What is required: Can you write out all of the entries below word for word, keeping every line as it stands?

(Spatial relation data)

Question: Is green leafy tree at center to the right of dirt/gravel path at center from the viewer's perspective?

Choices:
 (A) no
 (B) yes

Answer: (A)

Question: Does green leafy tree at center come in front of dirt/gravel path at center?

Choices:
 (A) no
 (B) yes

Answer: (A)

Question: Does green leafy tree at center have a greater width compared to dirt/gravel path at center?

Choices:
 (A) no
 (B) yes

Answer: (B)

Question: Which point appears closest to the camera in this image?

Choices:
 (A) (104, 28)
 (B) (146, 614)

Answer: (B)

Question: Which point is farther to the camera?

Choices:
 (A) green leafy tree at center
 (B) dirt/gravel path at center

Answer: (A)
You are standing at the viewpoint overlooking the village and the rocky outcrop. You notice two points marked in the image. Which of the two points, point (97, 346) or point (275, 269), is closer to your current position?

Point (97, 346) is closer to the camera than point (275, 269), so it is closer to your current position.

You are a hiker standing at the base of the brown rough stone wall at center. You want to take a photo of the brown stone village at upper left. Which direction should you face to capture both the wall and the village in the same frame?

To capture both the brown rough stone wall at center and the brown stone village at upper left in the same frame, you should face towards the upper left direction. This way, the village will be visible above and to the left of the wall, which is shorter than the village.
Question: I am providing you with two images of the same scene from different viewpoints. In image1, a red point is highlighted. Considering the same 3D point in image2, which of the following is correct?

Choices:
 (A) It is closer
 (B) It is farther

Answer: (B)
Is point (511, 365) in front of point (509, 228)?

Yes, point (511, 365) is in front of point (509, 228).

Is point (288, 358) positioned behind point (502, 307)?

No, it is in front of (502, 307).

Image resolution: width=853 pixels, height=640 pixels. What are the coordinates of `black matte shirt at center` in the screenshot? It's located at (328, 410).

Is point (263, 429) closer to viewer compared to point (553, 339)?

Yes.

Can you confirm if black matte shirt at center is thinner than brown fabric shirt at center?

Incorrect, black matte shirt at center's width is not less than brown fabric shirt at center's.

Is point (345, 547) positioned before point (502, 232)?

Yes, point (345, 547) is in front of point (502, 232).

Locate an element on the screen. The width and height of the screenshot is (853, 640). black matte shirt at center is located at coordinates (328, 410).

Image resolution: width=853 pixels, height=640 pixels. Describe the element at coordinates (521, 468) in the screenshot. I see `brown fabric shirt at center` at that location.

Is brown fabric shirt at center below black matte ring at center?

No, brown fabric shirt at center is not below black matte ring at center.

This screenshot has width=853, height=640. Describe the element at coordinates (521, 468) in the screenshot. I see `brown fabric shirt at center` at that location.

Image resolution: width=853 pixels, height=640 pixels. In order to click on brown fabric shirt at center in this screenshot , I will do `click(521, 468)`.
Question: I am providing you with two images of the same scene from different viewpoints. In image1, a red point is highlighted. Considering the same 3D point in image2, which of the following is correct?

Complete answer:
Question: Is green leafy tree at center to the right of dirt/gravel path at center from the viewer's perspective?

Choices:
 (A) no
 (B) yes

Answer: (A)

Question: Does green leafy tree at center come in front of dirt/gravel path at center?

Choices:
 (A) no
 (B) yes

Answer: (A)

Question: Does green leafy tree at center have a greater width compared to dirt/gravel path at center?

Choices:
 (A) no
 (B) yes

Answer: (B)

Question: Which point appears closest to the camera in this image?

Choices:
 (A) (104, 28)
 (B) (146, 614)

Answer: (B)

Question: Which point is farther to the camera?

Choices:
 (A) green leafy tree at center
 (B) dirt/gravel path at center

Answer: (A)
You are standing at the viewpoint overlooking the village and the rocky outcrop. You notice two points marked in the image. Which of the two points, point (97, 346) or point (275, 269), is closer to your current position?

Point (97, 346) is closer to the camera than point (275, 269), so it is closer to your current position.

You are a hiker standing at the base of the brown rough stone wall at center. You want to take a photo of the brown stone village at upper left. Which direction should you face to capture both the wall and the village in the same frame?

To capture both the brown rough stone wall at center and the brown stone village at upper left in the same frame, you should face towards the upper left direction. This way, the village will be visible above and to the left of the wall, which is shorter than the village.
Question: I am providing you with two images of the same scene from different viewpoints. In image1, a red point is highlighted. Considering the same 3D point in image2, which of the following is correct?

Choices:
 (A) It is closer
 (B) It is farther

Answer: (B)
Is point (511, 365) in front of point (509, 228)?

Yes, point (511, 365) is in front of point (509, 228).

Is point (288, 358) positioned behind point (502, 307)?

No, it is in front of (502, 307).

Image resolution: width=853 pixels, height=640 pixels. What are the coordinates of `black matte shirt at center` in the screenshot? It's located at (328, 410).

Is point (263, 429) closer to viewer compared to point (553, 339)?

Yes.

Can you confirm if black matte shirt at center is thinner than brown fabric shirt at center?

Incorrect, black matte shirt at center's width is not less than brown fabric shirt at center's.

Is point (345, 547) positioned before point (502, 232)?

Yes, point (345, 547) is in front of point (502, 232).

Locate an element on the screen. The width and height of the screenshot is (853, 640). black matte shirt at center is located at coordinates (328, 410).

Image resolution: width=853 pixels, height=640 pixels. Describe the element at coordinates (521, 468) in the screenshot. I see `brown fabric shirt at center` at that location.

Is brown fabric shirt at center below black matte ring at center?

No, brown fabric shirt at center is not below black matte ring at center.

This screenshot has width=853, height=640. Describe the element at coordinates (521, 468) in the screenshot. I see `brown fabric shirt at center` at that location.

Image resolution: width=853 pixels, height=640 pixels. In order to click on brown fabric shirt at center in this screenshot , I will do `click(521, 468)`.
Question: I am providing you with two images of the same scene from different viewpoints. In image1, a red point is highlighted. Considering the same 3D point in image2, which of the following is correct?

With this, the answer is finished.